#### Extracted entries ####

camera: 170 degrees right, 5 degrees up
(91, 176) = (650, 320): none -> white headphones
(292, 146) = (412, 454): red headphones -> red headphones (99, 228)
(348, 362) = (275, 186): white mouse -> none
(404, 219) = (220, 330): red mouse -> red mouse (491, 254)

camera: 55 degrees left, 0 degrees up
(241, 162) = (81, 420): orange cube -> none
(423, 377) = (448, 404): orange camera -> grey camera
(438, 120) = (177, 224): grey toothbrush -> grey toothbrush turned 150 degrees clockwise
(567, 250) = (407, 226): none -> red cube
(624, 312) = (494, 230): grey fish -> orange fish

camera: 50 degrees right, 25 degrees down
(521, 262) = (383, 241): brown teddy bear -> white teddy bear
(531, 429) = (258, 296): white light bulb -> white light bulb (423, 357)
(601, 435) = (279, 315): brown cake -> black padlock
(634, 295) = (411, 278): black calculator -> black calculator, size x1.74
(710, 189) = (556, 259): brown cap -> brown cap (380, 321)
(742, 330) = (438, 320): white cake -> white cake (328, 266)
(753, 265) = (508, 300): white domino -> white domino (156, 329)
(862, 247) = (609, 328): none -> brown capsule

####
#### Extracted entries ####

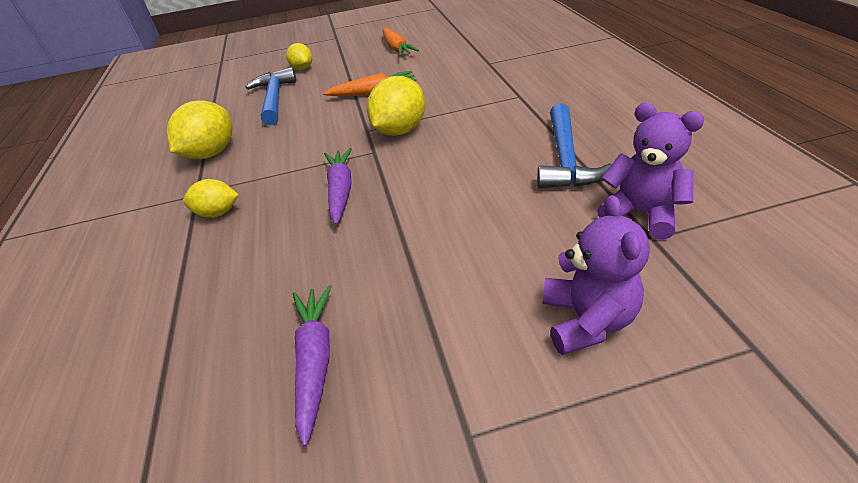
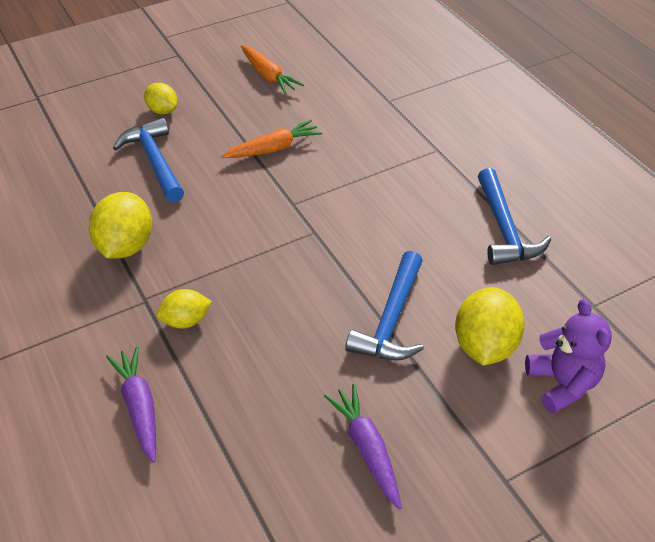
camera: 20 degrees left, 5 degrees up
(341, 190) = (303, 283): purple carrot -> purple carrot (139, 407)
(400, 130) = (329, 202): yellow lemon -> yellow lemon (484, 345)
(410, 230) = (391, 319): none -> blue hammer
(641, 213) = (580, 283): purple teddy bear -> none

####
#### Extracted entries ####

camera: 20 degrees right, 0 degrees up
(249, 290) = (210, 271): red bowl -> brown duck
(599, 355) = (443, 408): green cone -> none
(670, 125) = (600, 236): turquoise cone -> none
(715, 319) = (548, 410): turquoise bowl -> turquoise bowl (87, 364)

####

Find each line in the data above with the word "mouse", then copy it.

[Exercise result]:
(348, 362) = (275, 186): white mouse -> none
(404, 219) = (220, 330): red mouse -> red mouse (491, 254)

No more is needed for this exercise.